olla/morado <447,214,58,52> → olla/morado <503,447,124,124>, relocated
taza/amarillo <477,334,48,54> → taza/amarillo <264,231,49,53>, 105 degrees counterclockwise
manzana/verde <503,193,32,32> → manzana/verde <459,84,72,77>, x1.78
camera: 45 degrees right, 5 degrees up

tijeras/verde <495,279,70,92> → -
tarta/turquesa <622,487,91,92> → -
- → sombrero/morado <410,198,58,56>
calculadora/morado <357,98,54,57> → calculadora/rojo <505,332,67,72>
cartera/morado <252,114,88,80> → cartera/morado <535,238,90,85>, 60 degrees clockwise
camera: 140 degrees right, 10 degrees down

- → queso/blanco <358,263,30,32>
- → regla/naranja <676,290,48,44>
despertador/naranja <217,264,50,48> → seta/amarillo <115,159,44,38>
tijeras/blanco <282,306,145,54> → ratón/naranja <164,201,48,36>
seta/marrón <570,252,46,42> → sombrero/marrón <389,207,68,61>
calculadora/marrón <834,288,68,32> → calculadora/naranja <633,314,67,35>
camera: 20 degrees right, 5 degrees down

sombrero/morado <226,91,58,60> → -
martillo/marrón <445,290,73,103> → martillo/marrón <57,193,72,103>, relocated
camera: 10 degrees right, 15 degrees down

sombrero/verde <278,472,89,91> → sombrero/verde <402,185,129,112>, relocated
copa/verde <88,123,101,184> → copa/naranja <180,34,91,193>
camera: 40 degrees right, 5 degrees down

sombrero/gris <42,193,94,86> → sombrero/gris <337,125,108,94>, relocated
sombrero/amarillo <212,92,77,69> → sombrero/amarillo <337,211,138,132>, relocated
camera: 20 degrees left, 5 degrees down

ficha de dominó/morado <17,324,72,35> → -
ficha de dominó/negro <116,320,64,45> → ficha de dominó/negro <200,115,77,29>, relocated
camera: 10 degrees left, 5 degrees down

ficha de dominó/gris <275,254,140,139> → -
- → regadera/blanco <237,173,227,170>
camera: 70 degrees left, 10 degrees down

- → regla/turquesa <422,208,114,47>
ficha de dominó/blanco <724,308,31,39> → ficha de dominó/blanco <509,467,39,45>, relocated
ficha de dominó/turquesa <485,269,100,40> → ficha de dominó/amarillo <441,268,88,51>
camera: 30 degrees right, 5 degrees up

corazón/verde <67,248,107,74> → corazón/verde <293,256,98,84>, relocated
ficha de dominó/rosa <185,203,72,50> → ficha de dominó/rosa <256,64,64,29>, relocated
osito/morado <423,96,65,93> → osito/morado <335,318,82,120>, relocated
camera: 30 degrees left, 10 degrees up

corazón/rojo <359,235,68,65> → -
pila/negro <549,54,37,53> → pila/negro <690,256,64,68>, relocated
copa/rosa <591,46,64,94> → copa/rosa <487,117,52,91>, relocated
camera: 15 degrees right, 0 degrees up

· · · ·

• [What you need to do]:
Print, please, the lines from the first line of the material through the line that contains "manzana/verde <503,193,32,32> →", exactly as written and with nothing added.

• [Worked solution]:
olla/morado <447,214,58,52> → olla/morado <503,447,124,124>, relocated
taza/amarillo <477,334,48,54> → taza/amarillo <264,231,49,53>, 105 degrees counterclockwise
manzana/verde <503,193,32,32> → manzana/verde <459,84,72,77>, x1.78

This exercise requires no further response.